WHAT YOU WILL DO
Search the data for the word "bowl". Reproduce every line where it is found.

DATA TO PROCESS below:

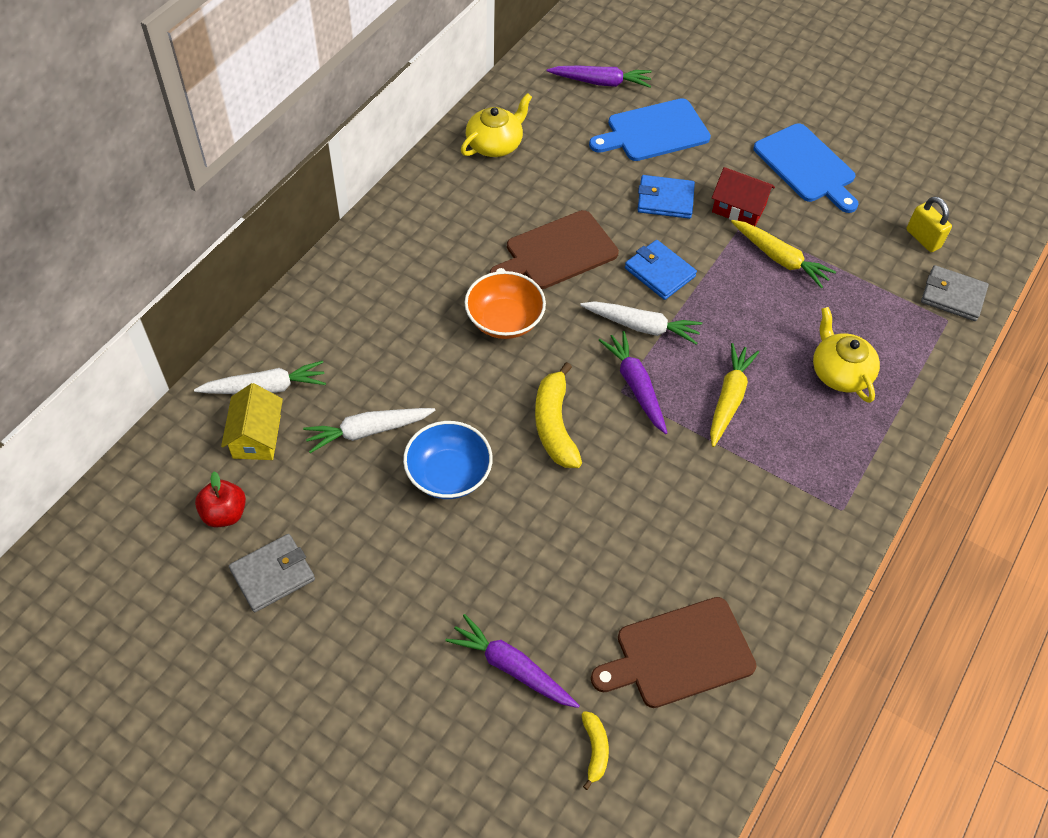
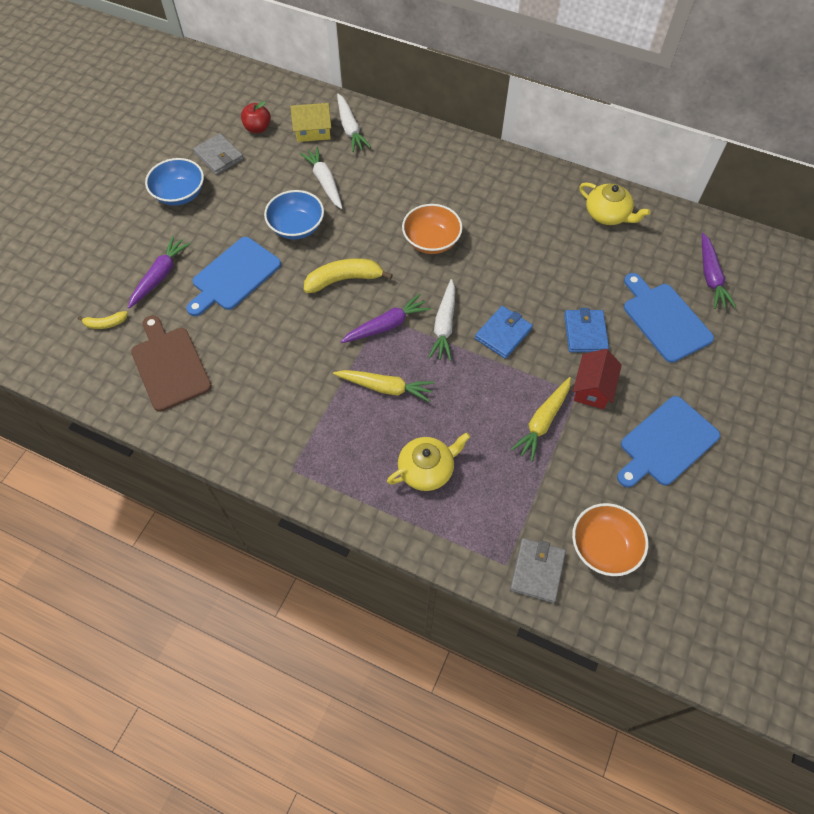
camera: 85 degrees right, 5 degrees up
(343, 636) = (180, 194): none -> blue bowl
(528, 562) = (234, 276): none -> blue cutting board
(557, 252) = (505, 265): brown cutting board -> none
(923, 239) = (604, 547): yellow padlock -> orange bowl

End of DATA TO PROCESS.

OUTPUT FOR THIS EXERCISE
(343, 636) = (180, 194): none -> blue bowl
(923, 239) = (604, 547): yellow padlock -> orange bowl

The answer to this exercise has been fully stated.